Segment Start: Input data

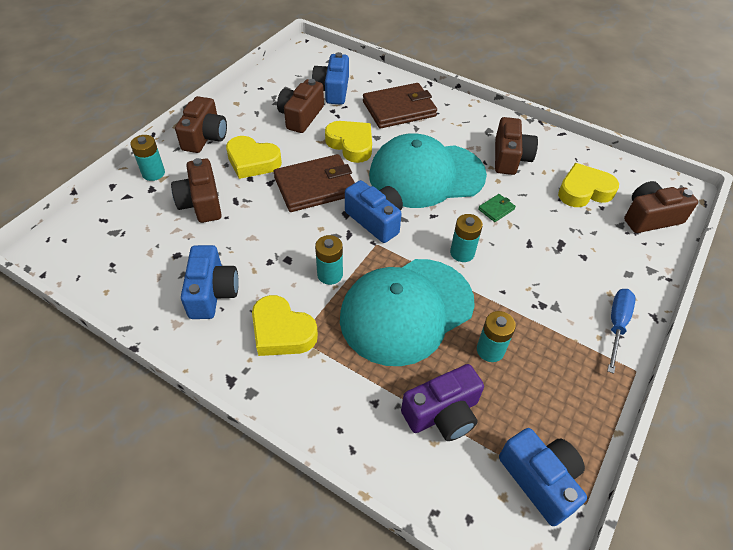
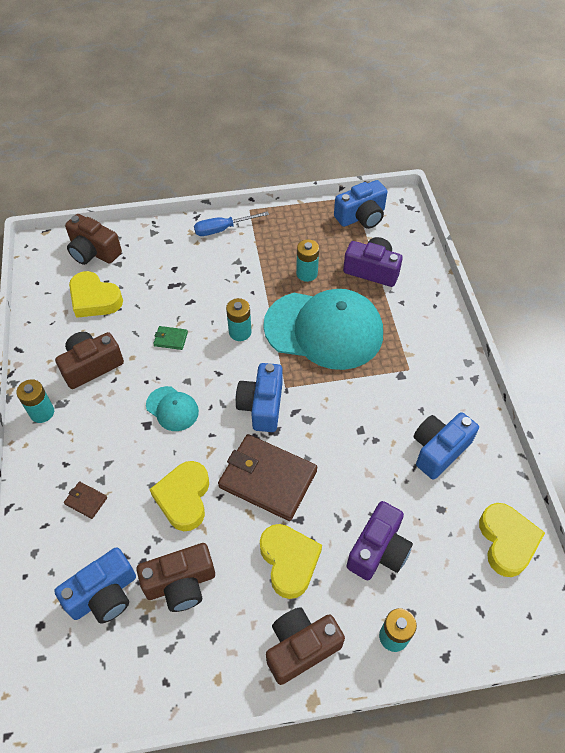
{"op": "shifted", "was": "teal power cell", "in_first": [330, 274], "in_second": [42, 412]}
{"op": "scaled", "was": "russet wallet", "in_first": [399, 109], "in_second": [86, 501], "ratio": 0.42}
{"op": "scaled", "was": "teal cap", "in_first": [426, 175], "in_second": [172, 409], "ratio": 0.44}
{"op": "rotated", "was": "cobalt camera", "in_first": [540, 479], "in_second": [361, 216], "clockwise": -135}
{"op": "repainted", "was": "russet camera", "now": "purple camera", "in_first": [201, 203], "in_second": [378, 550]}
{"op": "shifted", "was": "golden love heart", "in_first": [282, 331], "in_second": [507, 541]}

Segment End: Input data

## To do
Wherever a line in the records contains the word "teal", copy that line.

## The completed task
{"op": "shifted", "was": "teal power cell", "in_first": [330, 274], "in_second": [42, 412]}
{"op": "scaled", "was": "teal cap", "in_first": [426, 175], "in_second": [172, 409], "ratio": 0.44}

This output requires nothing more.